#### The data:

····················

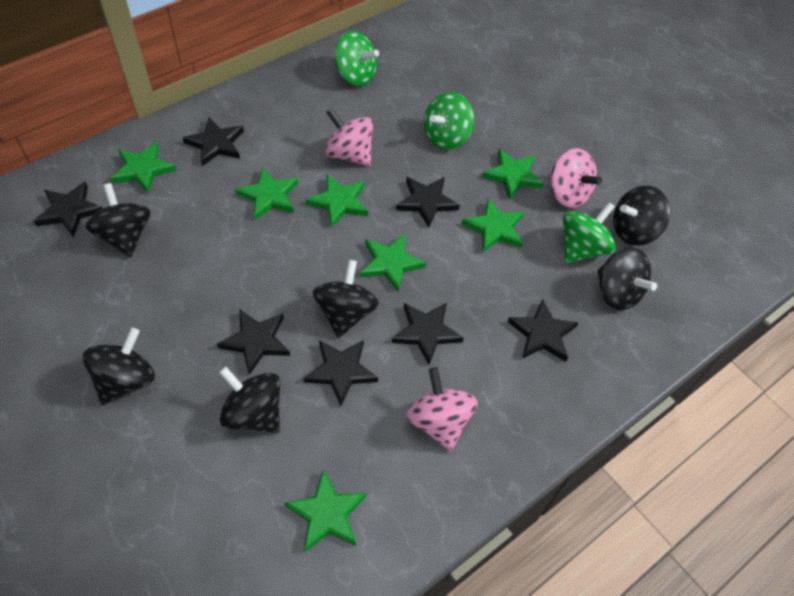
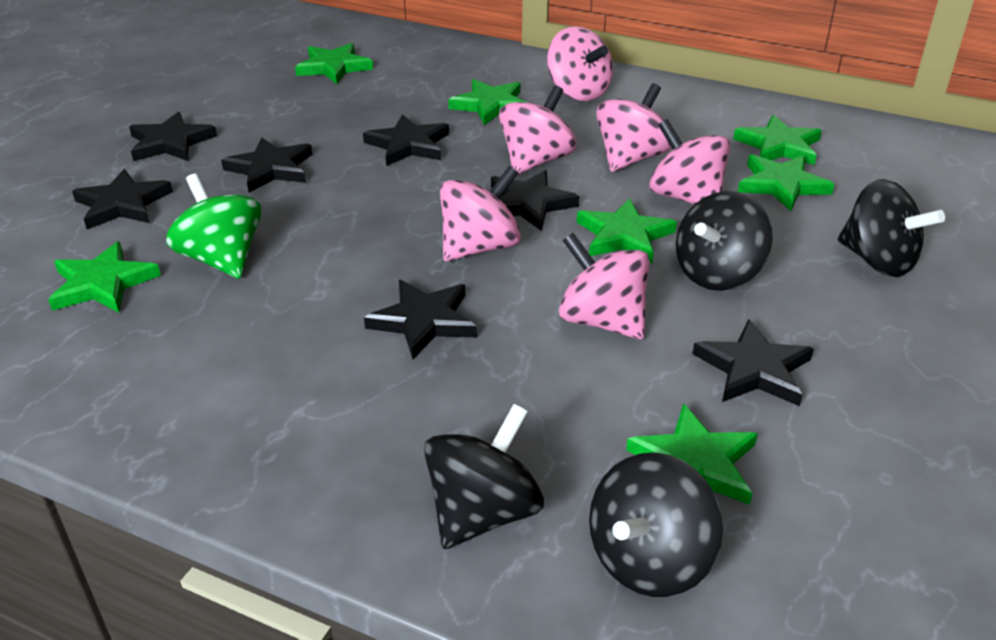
black spinning top: 6 -> 4
green spinning top: 3 -> 1
pink spinning top: 3 -> 6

····················

#### Your assignment:
Wherever an image sits in the data, omit it; everything else must be copied exactly.

#### Finished exercise:
black spinning top: 6 -> 4
green spinning top: 3 -> 1
pink spinning top: 3 -> 6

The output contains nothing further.